### Entries supplied

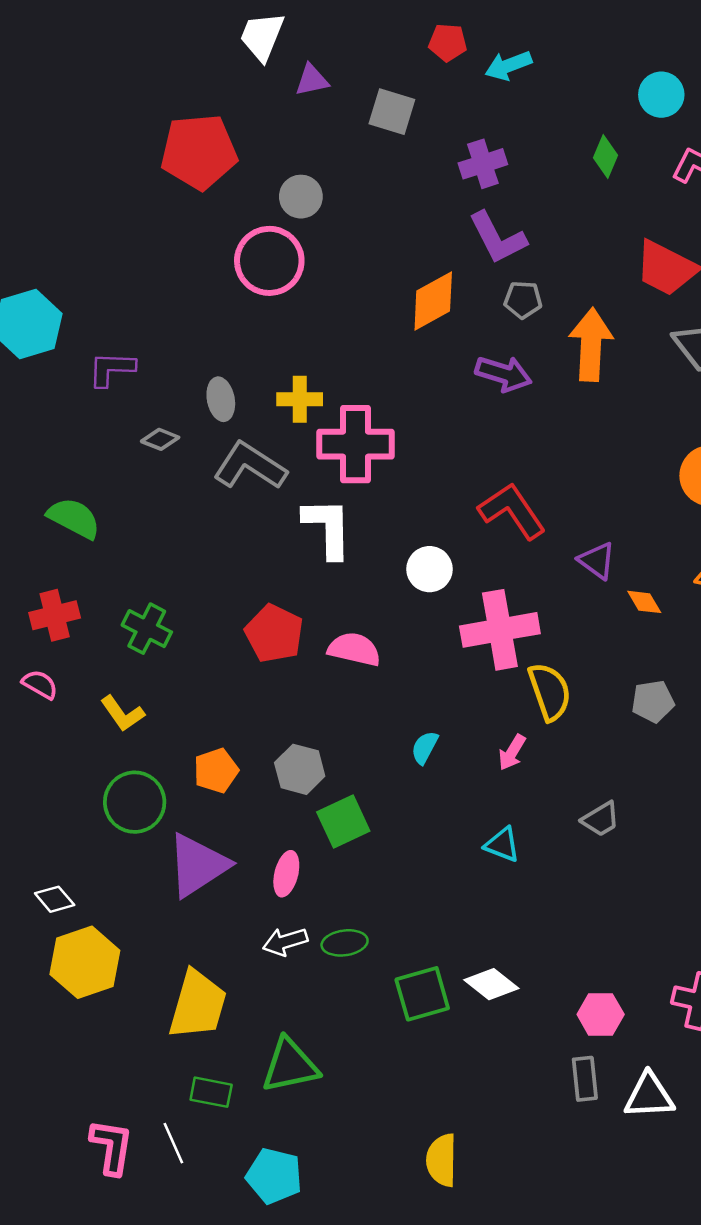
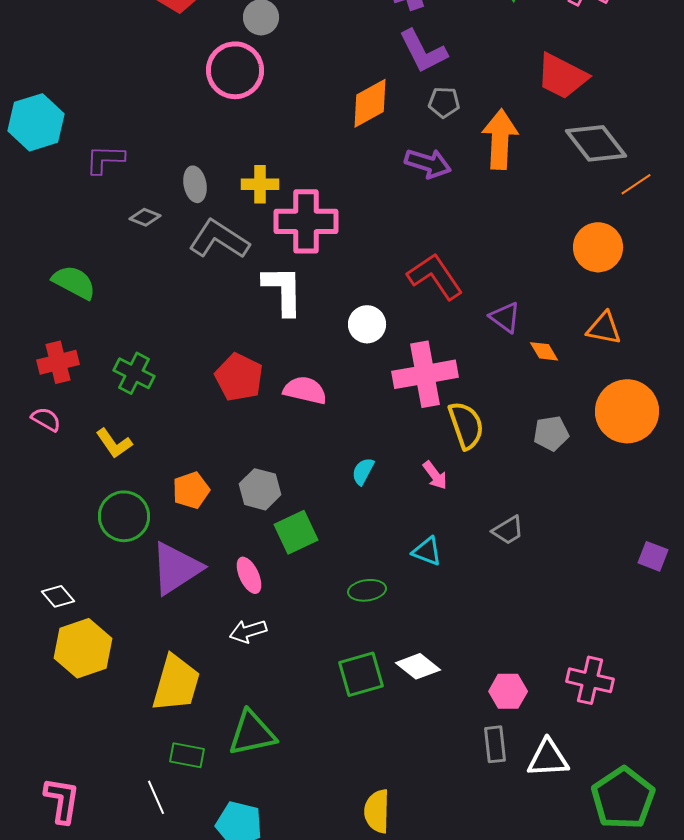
pink arrow: (512, 752) -> (435, 475), turned -68
pink ellipse: (286, 874) -> (249, 575), turned -39
green ellipse: (345, 943) -> (367, 590), moved
pink L-shape: (112, 1147) -> (62, 800), moved

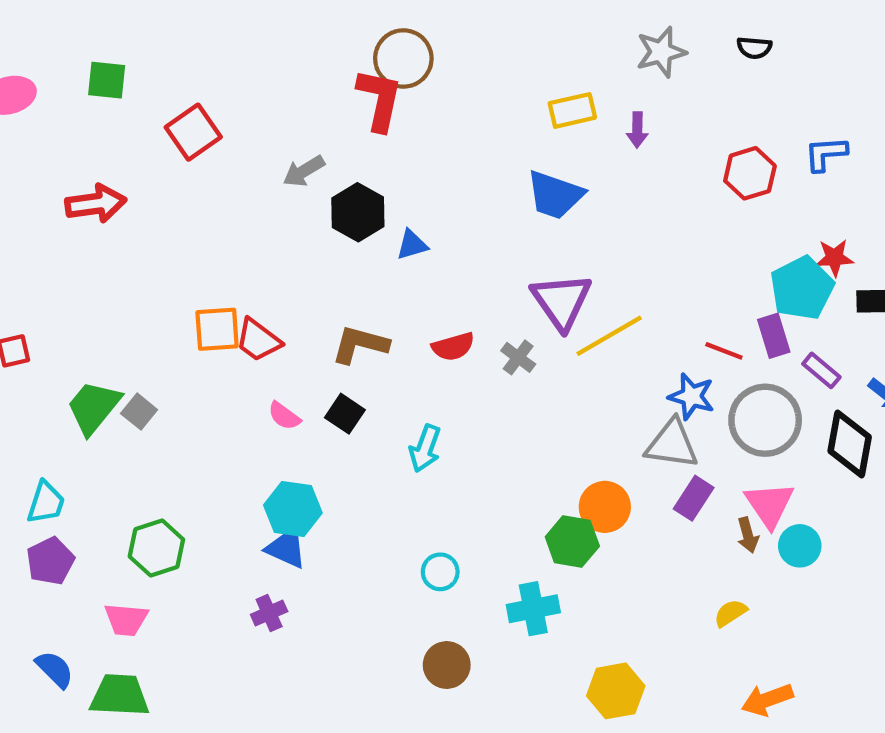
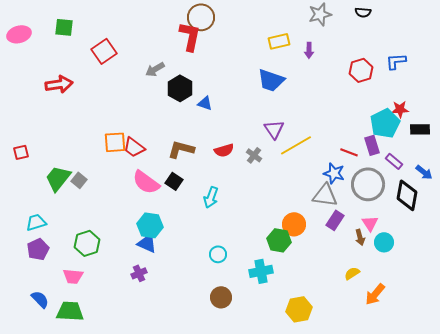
blue triangle: (412, 245) -> (205, 103), turned 35
purple triangle: (561, 301) -> (274, 129), size x0.7
pink semicircle: (284, 416) -> (146, 182), size x1.8
cyan trapezoid: (46, 503) -> (36, 222), turned -125
pink triangle: (769, 505) -> (370, 223), size x0.7
orange arrow: (767, 700) -> (375, 294), moved, turned -30

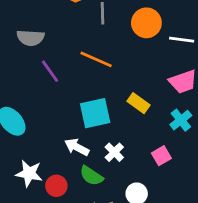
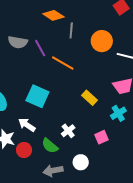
purple line: (50, 71) -> (40, 48), moved
cyan square: (95, 113) -> (37, 96), moved, turned 30
white arrow: (77, 147) -> (27, 125), moved

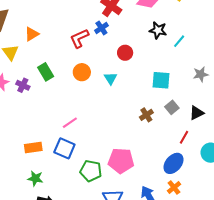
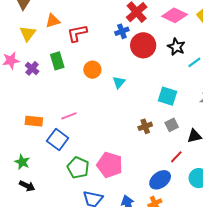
red L-shape: (79, 38) -> (77, 33), moved
red circle: (125, 53) -> (143, 45), moved, size x1.6
orange rectangle: (33, 148) -> (34, 121), moved

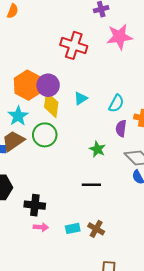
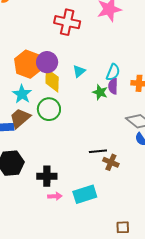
purple semicircle: (121, 128) -> (113, 86), moved
green star: (97, 149) -> (100, 92), moved
cyan rectangle: (73, 228) -> (85, 194), size x1.6
brown cross: (96, 229) -> (111, 162), moved

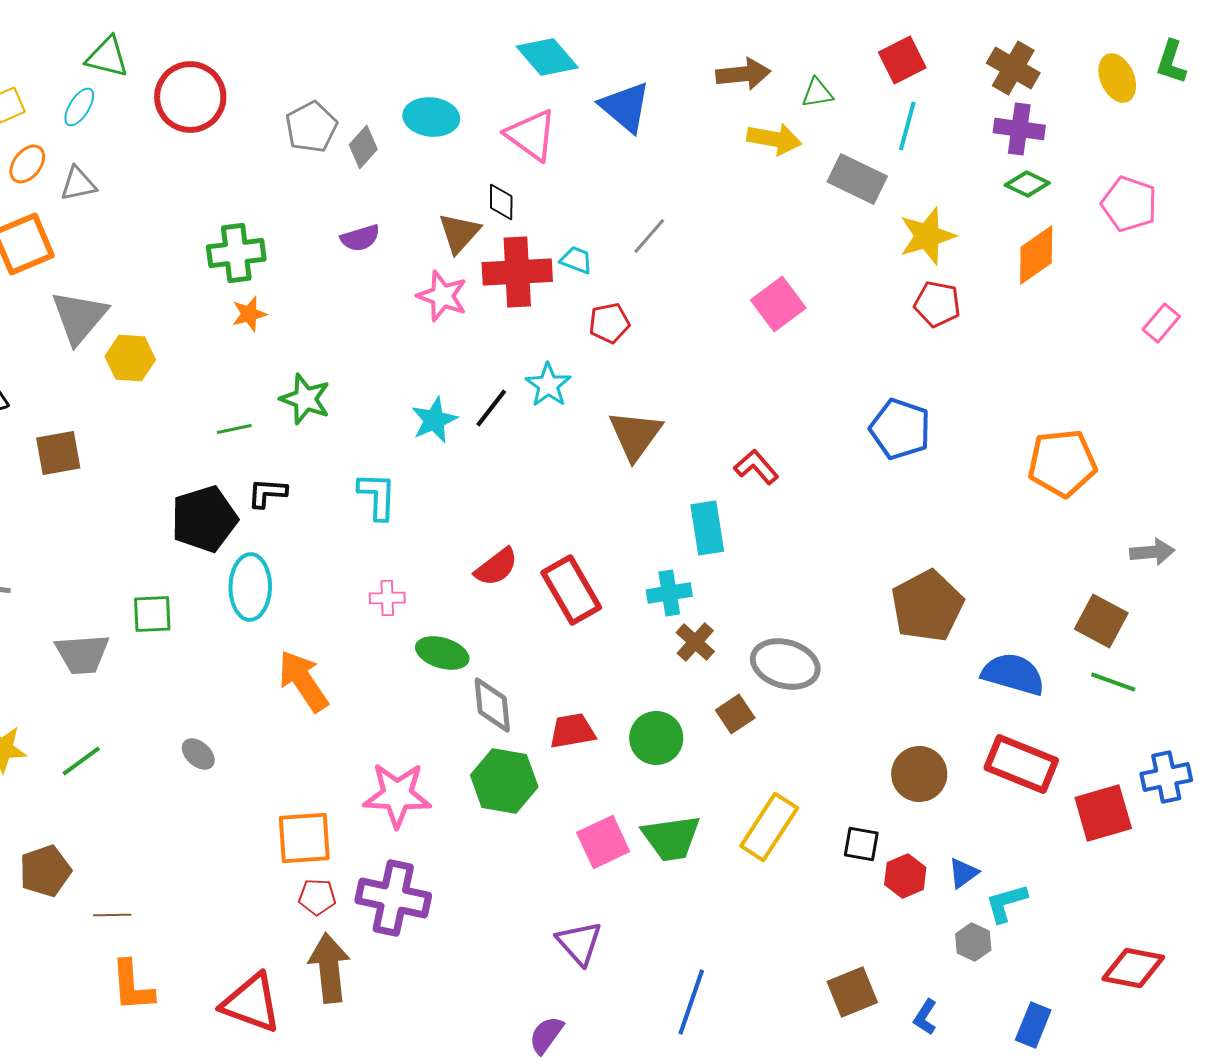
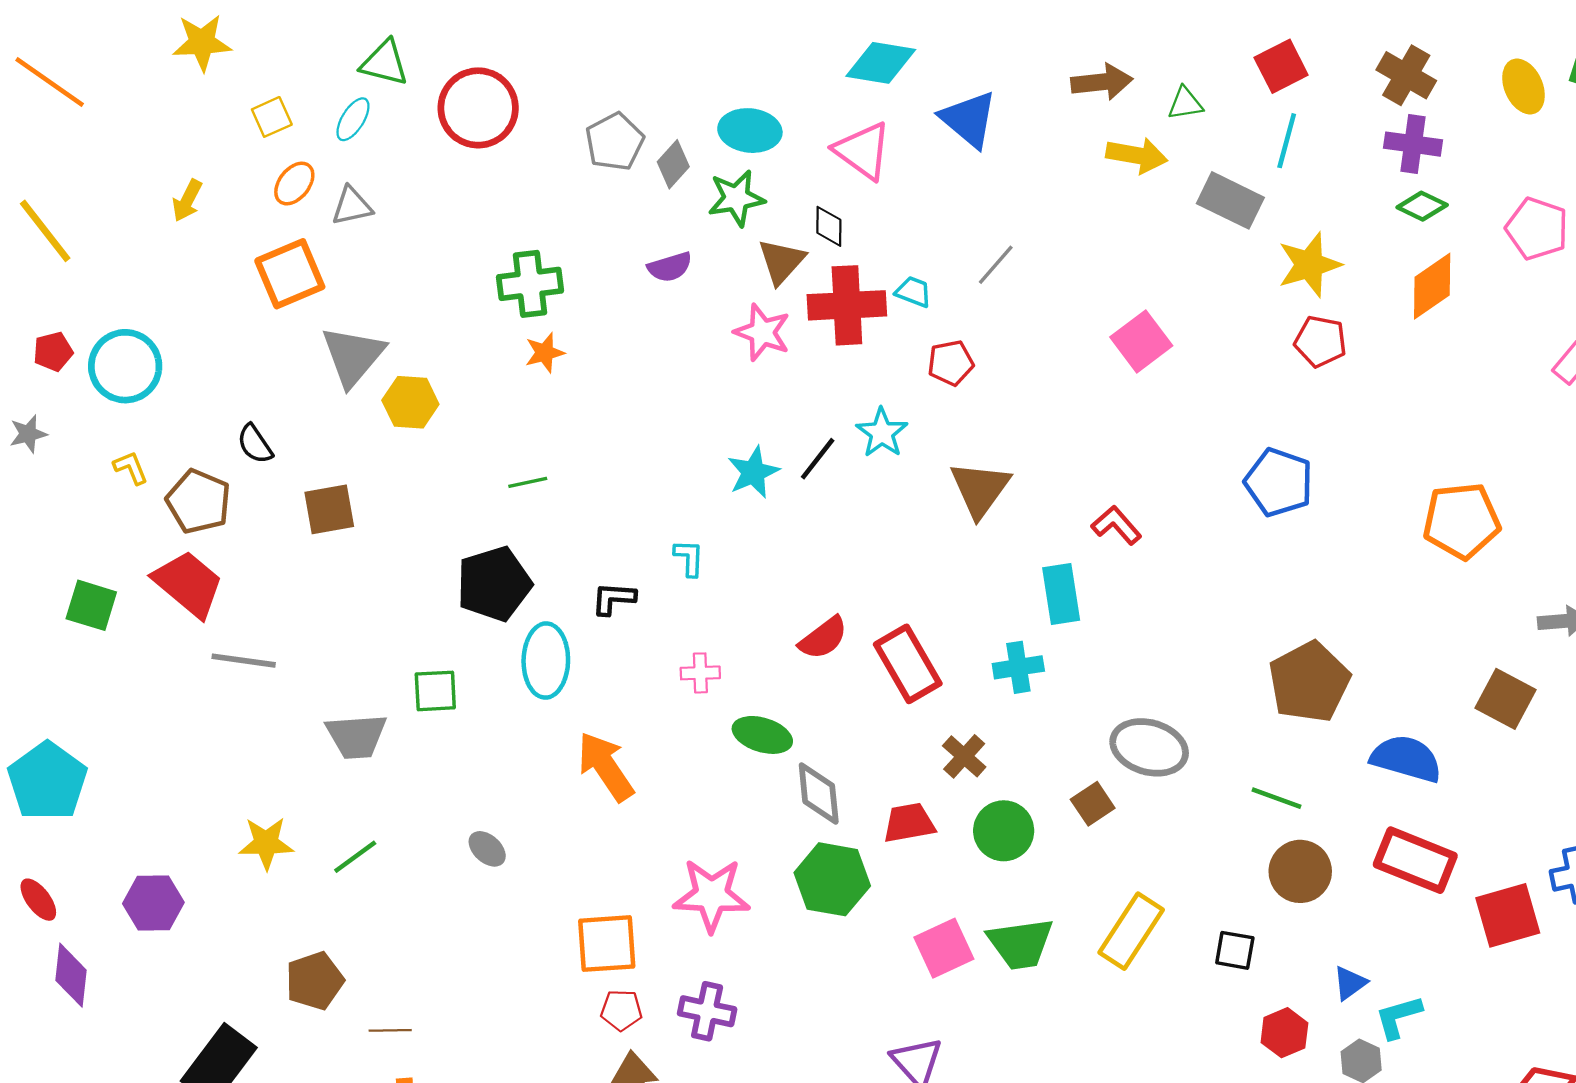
cyan diamond: (547, 57) -> (881, 63), turned -40
green star: (305, 399) -> (736, 198), moved, turned -30
black L-shape: (267, 493) -> (613, 599), moved
cyan L-shape: (377, 496) -> (689, 558), size x0.7
brown cross: (695, 642) -> (964, 756), moved
green line: (1113, 682) -> (1277, 798), moved
red hexagon: (905, 876) -> (1284, 1033), moved
purple cross: (393, 898) -> (707, 1011), size x0.7

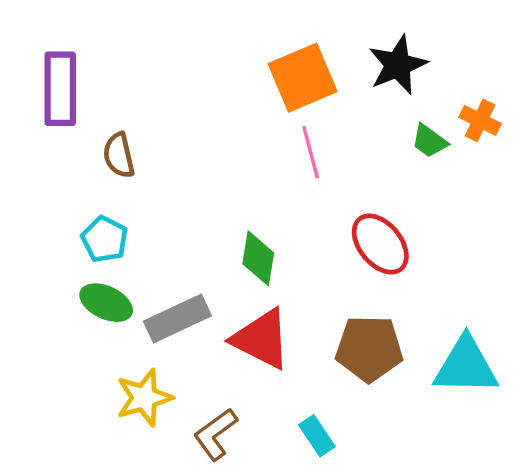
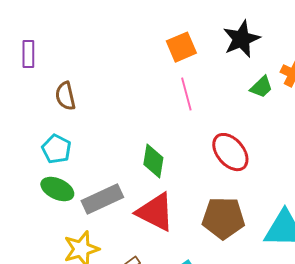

### Problem requirements
In the records above, find each line that mentions the word "brown", and copy it.

### Answer for the task
brown cross: (96, 229) -> (111, 162), moved
brown cross: (695, 642) -> (964, 756), moved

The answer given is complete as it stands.